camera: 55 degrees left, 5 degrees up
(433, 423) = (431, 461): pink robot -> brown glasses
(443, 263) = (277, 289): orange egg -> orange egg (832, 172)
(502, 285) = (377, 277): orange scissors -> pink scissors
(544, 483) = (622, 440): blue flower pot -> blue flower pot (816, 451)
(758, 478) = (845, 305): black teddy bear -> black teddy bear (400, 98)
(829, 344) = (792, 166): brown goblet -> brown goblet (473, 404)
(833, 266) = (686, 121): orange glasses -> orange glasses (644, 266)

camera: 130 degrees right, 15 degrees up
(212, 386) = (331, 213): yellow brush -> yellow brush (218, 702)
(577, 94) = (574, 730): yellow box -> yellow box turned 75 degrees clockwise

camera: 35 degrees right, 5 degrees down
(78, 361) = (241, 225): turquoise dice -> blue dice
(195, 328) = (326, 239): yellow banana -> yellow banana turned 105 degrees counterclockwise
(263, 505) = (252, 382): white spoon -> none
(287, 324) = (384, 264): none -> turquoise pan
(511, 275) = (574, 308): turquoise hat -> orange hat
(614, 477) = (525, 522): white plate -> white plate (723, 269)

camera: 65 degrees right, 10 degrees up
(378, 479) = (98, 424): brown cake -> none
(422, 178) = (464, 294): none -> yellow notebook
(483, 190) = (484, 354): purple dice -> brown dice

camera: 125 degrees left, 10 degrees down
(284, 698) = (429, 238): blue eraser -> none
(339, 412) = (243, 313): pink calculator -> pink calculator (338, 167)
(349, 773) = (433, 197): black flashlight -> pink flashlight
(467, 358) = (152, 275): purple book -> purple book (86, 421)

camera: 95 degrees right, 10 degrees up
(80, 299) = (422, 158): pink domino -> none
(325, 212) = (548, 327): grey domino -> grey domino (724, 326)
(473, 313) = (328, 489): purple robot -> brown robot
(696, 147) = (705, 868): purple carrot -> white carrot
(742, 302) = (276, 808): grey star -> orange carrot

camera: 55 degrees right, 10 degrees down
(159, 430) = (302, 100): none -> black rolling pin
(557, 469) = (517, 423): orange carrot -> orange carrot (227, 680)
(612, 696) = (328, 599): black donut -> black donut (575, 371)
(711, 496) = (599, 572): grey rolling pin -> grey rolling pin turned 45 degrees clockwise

▬▬▬▬▬▬▬▬▬▬

Nothing but an exact reproduction of the entries is wanted.

camera: 55 degrees left, 5 degrees up
(433, 423) = (431, 461): pink robot -> brown glasses
(443, 263) = (277, 289): orange egg -> orange egg (832, 172)
(502, 285) = (377, 277): orange scissors -> pink scissors
(544, 483) = (622, 440): blue flower pot -> blue flower pot (816, 451)
(758, 478) = (845, 305): black teddy bear -> black teddy bear (400, 98)
(829, 344) = (792, 166): brown goblet -> brown goblet (473, 404)
(833, 266) = (686, 121): orange glasses -> orange glasses (644, 266)

camera: 130 degrees right, 15 degrees up
(212, 386) = (331, 213): yellow brush -> yellow brush (218, 702)
(577, 94) = (574, 730): yellow box -> yellow box turned 75 degrees clockwise

camera: 35 degrees right, 5 degrees down
(78, 361) = (241, 225): turquoise dice -> blue dice
(195, 328) = (326, 239): yellow banana -> yellow banana turned 105 degrees counterclockwise
(263, 505) = (252, 382): white spoon -> none
(287, 324) = (384, 264): none -> turquoise pan
(511, 275) = (574, 308): turquoise hat -> orange hat
(614, 477) = (525, 522): white plate -> white plate (723, 269)

camera: 65 degrees right, 10 degrees up
(378, 479) = (98, 424): brown cake -> none
(422, 178) = (464, 294): none -> yellow notebook
(483, 190) = (484, 354): purple dice -> brown dice

camera: 125 degrees left, 10 degrees down
(284, 698) = (429, 238): blue eraser -> none
(339, 412) = (243, 313): pink calculator -> pink calculator (338, 167)
(349, 773) = (433, 197): black flashlight -> pink flashlight
(467, 358) = (152, 275): purple book -> purple book (86, 421)

camera: 95 degrees right, 10 degrees up
(80, 299) = (422, 158): pink domino -> none
(325, 212) = (548, 327): grey domino -> grey domino (724, 326)
(473, 313) = (328, 489): purple robot -> brown robot
(696, 147) = (705, 868): purple carrot -> white carrot
(742, 302) = (276, 808): grey star -> orange carrot

camera: 55 degrees right, 10 degrees down
(159, 430) = (302, 100): none -> black rolling pin
(557, 469) = (517, 423): orange carrot -> orange carrot (227, 680)
(612, 696) = (328, 599): black donut -> black donut (575, 371)
(711, 496) = (599, 572): grey rolling pin -> grey rolling pin turned 45 degrees clockwise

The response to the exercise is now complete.